### Extracted data:
>>>

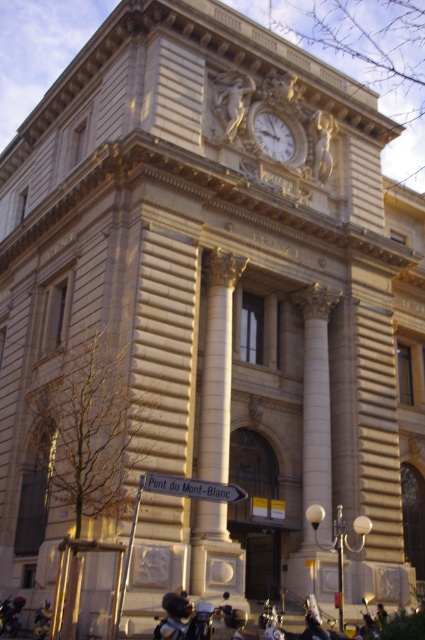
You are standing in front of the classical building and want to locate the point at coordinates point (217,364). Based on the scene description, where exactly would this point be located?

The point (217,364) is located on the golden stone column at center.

<<<
>>>

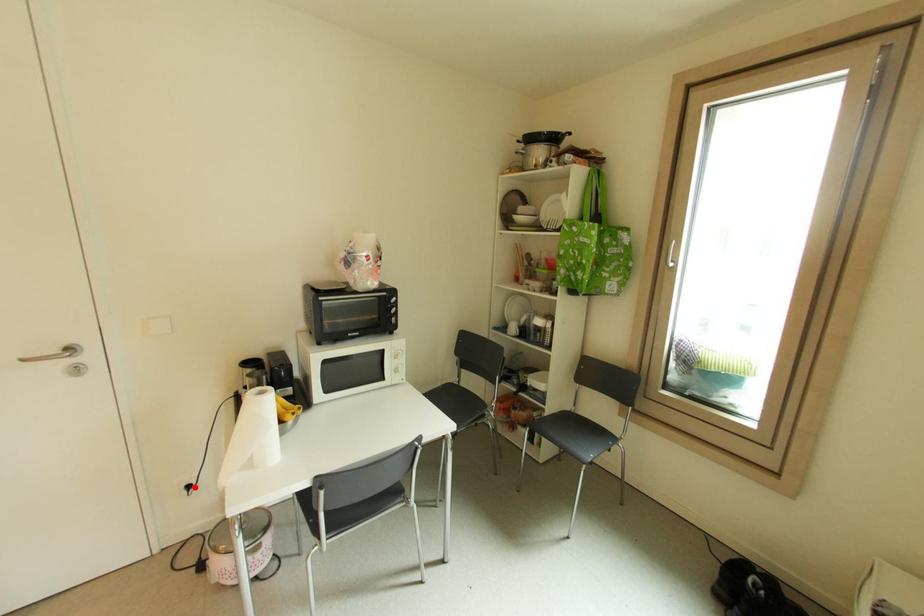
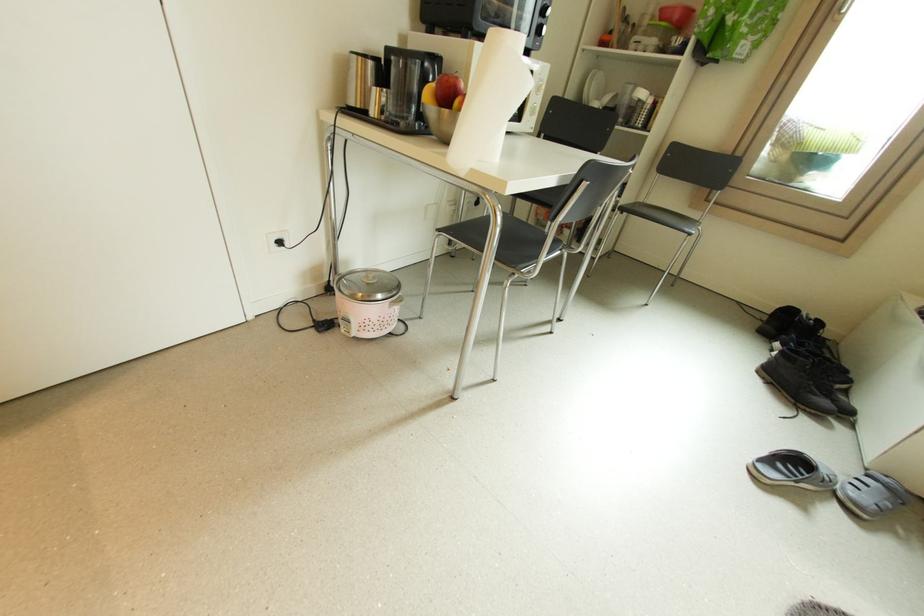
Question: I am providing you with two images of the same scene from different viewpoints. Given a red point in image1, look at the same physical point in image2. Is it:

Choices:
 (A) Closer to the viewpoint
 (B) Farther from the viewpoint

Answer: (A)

<<<

### Task instructions:
Can you pull out the records from the line containing "Question: I am" up to and including the line containing "Answer: (A)" and repeat those lines word for word?

### Output below:
Question: I am providing you with two images of the same scene from different viewpoints. Given a red point in image1, look at the same physical point in image2. Is it:

Choices:
 (A) Closer to the viewpoint
 (B) Farther from the viewpoint

Answer: (A)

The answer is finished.